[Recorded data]
━━━━━━━━━━

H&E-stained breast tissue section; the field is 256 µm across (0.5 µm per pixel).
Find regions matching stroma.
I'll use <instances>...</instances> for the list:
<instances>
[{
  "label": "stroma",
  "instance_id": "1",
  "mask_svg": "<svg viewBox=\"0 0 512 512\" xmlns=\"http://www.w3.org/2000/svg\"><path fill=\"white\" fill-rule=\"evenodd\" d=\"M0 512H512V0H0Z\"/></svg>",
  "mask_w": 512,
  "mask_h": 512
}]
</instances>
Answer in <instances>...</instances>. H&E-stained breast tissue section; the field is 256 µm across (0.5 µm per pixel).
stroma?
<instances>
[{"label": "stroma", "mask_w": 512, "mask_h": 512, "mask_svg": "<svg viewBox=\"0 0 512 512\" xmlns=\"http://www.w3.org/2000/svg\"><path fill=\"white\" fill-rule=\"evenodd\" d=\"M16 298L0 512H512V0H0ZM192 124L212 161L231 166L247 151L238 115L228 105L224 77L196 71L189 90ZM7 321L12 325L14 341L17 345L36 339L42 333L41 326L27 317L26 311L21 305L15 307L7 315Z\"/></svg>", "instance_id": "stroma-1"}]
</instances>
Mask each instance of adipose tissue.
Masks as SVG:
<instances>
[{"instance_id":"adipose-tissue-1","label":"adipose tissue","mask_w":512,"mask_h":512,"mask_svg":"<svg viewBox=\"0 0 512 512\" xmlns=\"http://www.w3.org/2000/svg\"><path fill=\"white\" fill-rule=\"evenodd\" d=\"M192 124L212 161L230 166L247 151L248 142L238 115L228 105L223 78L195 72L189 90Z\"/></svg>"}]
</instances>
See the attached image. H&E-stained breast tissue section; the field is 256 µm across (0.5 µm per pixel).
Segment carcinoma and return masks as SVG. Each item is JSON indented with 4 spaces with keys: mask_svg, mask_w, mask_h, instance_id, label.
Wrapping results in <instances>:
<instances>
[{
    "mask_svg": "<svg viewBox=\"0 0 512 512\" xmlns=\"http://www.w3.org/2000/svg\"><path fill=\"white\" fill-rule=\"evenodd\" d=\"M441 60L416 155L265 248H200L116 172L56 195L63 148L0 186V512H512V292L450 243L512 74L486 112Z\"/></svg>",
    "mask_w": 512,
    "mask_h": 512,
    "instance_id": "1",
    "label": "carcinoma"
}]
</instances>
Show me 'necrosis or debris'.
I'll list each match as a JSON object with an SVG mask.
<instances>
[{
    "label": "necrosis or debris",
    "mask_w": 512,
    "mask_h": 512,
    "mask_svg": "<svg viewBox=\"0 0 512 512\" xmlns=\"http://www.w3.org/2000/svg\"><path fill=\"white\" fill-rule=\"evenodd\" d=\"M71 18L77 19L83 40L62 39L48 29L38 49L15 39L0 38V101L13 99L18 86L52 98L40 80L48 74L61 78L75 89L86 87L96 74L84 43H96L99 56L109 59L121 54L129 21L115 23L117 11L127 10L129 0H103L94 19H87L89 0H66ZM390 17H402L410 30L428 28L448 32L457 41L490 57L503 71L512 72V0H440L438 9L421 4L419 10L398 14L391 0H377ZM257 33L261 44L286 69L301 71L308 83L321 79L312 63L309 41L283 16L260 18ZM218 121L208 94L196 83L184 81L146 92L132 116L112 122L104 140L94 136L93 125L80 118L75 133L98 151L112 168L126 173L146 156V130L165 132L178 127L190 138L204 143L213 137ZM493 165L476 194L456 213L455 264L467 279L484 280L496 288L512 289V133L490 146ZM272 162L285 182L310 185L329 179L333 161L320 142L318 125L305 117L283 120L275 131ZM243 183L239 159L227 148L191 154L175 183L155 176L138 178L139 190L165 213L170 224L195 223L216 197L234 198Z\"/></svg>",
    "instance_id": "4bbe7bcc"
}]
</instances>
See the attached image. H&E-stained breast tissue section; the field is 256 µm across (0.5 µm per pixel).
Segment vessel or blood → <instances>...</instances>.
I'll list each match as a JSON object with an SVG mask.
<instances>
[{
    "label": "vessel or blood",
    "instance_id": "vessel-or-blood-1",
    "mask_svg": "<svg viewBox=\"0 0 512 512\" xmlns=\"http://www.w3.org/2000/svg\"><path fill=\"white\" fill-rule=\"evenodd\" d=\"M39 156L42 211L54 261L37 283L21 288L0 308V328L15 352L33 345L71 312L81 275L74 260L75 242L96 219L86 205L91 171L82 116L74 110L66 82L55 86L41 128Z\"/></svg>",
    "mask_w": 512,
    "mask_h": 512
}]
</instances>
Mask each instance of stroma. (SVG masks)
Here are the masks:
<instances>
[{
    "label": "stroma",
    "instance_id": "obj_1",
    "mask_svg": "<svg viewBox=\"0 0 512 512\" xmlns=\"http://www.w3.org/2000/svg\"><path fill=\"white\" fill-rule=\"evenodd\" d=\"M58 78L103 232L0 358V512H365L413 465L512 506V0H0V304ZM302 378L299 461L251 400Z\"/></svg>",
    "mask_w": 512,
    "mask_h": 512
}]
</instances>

━━━━━━━━━━

REQUEST
Repeat the whole listing exactly, keeping every line intact.

RESULT BELOW
H&E-stained breast tissue section; the field is 256 µm across (0.5 µm per pixel).
Find regions matching stroma.
I'll use <instances>...</instances> for the list:
<instances>
[{
  "label": "stroma",
  "instance_id": "1",
  "mask_svg": "<svg viewBox=\"0 0 512 512\" xmlns=\"http://www.w3.org/2000/svg\"><path fill=\"white\" fill-rule=\"evenodd\" d=\"M0 512H512V0H0Z\"/></svg>",
  "mask_w": 512,
  "mask_h": 512
}]
</instances>
Answer in <instances>...</instances>. H&E-stained breast tissue section; the field is 256 µm across (0.5 µm per pixel).
stroma?
<instances>
[{"label": "stroma", "mask_w": 512, "mask_h": 512, "mask_svg": "<svg viewBox=\"0 0 512 512\" xmlns=\"http://www.w3.org/2000/svg\"><path fill=\"white\" fill-rule=\"evenodd\" d=\"M16 298L0 512H512V0H0ZM192 124L212 161L231 166L247 151L238 115L228 105L224 77L196 71L189 90ZM7 321L12 325L14 341L17 345L36 339L42 333L41 326L27 317L26 311L21 305L15 307L7 315Z\"/></svg>", "instance_id": "stroma-1"}]
</instances>
Mask each instance of adipose tissue.
Masks as SVG:
<instances>
[{"instance_id":"adipose-tissue-1","label":"adipose tissue","mask_w":512,"mask_h":512,"mask_svg":"<svg viewBox=\"0 0 512 512\" xmlns=\"http://www.w3.org/2000/svg\"><path fill=\"white\" fill-rule=\"evenodd\" d=\"M192 124L212 161L230 166L247 151L248 142L238 115L228 105L223 78L195 72L189 90Z\"/></svg>"}]
</instances>
See the attached image. H&E-stained breast tissue section; the field is 256 µm across (0.5 µm per pixel).
Segment carcinoma and return masks as SVG. Each item is JSON indented with 4 spaces with keys: mask_svg, mask_w, mask_h, instance_id, label.
Wrapping results in <instances>:
<instances>
[{
    "mask_svg": "<svg viewBox=\"0 0 512 512\" xmlns=\"http://www.w3.org/2000/svg\"><path fill=\"white\" fill-rule=\"evenodd\" d=\"M441 60L416 155L265 248H200L116 172L56 195L63 148L0 186V512H512V292L450 243L512 74L486 112Z\"/></svg>",
    "mask_w": 512,
    "mask_h": 512,
    "instance_id": "1",
    "label": "carcinoma"
}]
</instances>
Show me 'necrosis or debris'.
I'll list each match as a JSON object with an SVG mask.
<instances>
[{
    "label": "necrosis or debris",
    "mask_w": 512,
    "mask_h": 512,
    "mask_svg": "<svg viewBox=\"0 0 512 512\" xmlns=\"http://www.w3.org/2000/svg\"><path fill=\"white\" fill-rule=\"evenodd\" d=\"M71 18L77 19L83 40L62 39L48 29L38 49L15 39L0 38V101L13 99L18 86L52 98L40 80L48 74L61 78L75 89L86 87L96 74L84 43H96L99 56L109 59L121 54L129 21L115 23L117 11L127 10L129 0H103L94 19H87L89 0H66ZM390 17H402L410 30L428 28L448 32L457 41L490 57L503 71L512 72V0H440L438 9L421 4L419 10L398 14L391 0H377ZM257 33L261 44L286 69L301 71L308 83L321 79L312 63L309 41L283 16L260 18ZM218 121L208 94L196 83L184 81L146 92L132 116L112 122L104 140L94 136L93 125L80 118L75 133L98 151L112 168L126 173L146 156V130L165 132L178 127L190 138L204 143L213 137ZM493 165L476 194L456 213L455 264L467 279L484 280L496 288L512 289V133L490 146ZM272 162L285 182L310 185L329 179L333 161L320 142L318 125L305 117L283 120L275 131ZM243 183L239 159L227 148L191 154L175 183L155 176L138 178L139 190L165 213L170 224L195 223L216 197L234 198Z\"/></svg>",
    "instance_id": "4bbe7bcc"
}]
</instances>
See the attached image. H&E-stained breast tissue section; the field is 256 µm across (0.5 µm per pixel).
Segment vessel or blood → <instances>...</instances>.
I'll list each match as a JSON object with an SVG mask.
<instances>
[{
    "label": "vessel or blood",
    "instance_id": "vessel-or-blood-1",
    "mask_svg": "<svg viewBox=\"0 0 512 512\" xmlns=\"http://www.w3.org/2000/svg\"><path fill=\"white\" fill-rule=\"evenodd\" d=\"M39 156L42 211L54 261L37 283L21 288L0 308V328L15 352L33 345L71 312L81 275L74 260L75 242L96 219L86 205L91 171L82 116L74 110L66 82L55 86L41 128Z\"/></svg>",
    "mask_w": 512,
    "mask_h": 512
}]
</instances>
Mask each instance of stroma. (SVG masks)
Here are the masks:
<instances>
[{
    "label": "stroma",
    "instance_id": "obj_1",
    "mask_svg": "<svg viewBox=\"0 0 512 512\" xmlns=\"http://www.w3.org/2000/svg\"><path fill=\"white\" fill-rule=\"evenodd\" d=\"M58 78L103 232L0 358V512H365L413 465L512 506V0H0V304ZM302 378L299 461L251 400Z\"/></svg>",
    "mask_w": 512,
    "mask_h": 512
}]
</instances>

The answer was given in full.